# Aim of the exercise:
All lines up to and including the one that contains "gone: ROSE-PINK PENCIL" are to be transcribed exactly, starting from the first line of the records.

((

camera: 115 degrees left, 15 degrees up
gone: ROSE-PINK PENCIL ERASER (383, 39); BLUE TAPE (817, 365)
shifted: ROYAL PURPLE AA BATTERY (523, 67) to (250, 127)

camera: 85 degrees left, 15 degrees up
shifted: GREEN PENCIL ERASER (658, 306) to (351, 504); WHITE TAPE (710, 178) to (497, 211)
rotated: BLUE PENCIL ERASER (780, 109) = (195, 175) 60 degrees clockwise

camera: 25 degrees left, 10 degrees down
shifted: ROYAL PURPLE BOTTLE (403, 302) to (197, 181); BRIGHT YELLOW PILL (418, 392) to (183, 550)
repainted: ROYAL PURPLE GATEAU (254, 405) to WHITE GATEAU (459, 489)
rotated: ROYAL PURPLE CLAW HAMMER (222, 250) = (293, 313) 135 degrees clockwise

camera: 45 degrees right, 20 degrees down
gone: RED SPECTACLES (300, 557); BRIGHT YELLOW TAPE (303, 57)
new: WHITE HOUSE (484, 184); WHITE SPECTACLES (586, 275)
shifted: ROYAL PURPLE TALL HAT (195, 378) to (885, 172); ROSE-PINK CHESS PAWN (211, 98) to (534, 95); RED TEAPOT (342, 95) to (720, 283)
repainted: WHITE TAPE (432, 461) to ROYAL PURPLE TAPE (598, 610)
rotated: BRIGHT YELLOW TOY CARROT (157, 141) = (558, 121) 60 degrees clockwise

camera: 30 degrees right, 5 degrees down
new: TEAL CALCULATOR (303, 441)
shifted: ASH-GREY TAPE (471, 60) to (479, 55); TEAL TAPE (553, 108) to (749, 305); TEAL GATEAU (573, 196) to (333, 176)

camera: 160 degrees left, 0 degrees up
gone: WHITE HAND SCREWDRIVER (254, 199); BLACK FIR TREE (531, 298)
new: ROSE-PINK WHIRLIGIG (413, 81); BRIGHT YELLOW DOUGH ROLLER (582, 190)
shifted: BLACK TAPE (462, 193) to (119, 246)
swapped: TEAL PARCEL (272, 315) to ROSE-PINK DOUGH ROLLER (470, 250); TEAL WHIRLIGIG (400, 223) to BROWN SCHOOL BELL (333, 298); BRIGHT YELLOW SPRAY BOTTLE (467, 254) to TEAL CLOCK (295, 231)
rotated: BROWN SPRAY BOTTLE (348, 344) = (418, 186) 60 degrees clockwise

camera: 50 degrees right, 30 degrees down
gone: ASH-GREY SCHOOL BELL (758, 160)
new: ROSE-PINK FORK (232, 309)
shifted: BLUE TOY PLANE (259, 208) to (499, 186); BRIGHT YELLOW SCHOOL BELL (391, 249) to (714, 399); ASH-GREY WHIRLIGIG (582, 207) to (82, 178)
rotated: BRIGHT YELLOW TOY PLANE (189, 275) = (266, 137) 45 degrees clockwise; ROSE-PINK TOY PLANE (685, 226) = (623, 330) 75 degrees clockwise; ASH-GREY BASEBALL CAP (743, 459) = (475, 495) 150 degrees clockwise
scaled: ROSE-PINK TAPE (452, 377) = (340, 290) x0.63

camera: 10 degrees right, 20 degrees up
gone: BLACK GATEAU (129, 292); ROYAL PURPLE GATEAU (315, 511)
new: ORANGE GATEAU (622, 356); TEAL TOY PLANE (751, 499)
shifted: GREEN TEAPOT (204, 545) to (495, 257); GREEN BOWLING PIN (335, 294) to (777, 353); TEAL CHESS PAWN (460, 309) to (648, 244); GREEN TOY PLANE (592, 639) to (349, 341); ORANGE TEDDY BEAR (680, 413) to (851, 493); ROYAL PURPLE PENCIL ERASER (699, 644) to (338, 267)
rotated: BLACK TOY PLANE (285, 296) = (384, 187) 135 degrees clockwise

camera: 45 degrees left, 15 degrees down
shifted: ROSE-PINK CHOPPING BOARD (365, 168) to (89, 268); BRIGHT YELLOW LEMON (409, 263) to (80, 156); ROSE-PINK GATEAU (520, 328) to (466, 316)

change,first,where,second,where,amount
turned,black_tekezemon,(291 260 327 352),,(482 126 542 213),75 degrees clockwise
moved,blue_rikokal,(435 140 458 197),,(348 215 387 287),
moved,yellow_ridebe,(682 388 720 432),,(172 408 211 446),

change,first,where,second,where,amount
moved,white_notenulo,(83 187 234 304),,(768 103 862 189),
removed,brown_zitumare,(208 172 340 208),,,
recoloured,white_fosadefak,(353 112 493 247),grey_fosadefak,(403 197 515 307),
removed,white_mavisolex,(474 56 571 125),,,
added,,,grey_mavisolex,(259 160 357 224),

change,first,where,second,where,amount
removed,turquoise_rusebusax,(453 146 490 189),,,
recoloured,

))

# Exercise output:
camera: 115 degrees left, 15 degrees up
gone: ROSE-PINK PENCIL ERASER (383, 39); BLUE TAPE (817, 365)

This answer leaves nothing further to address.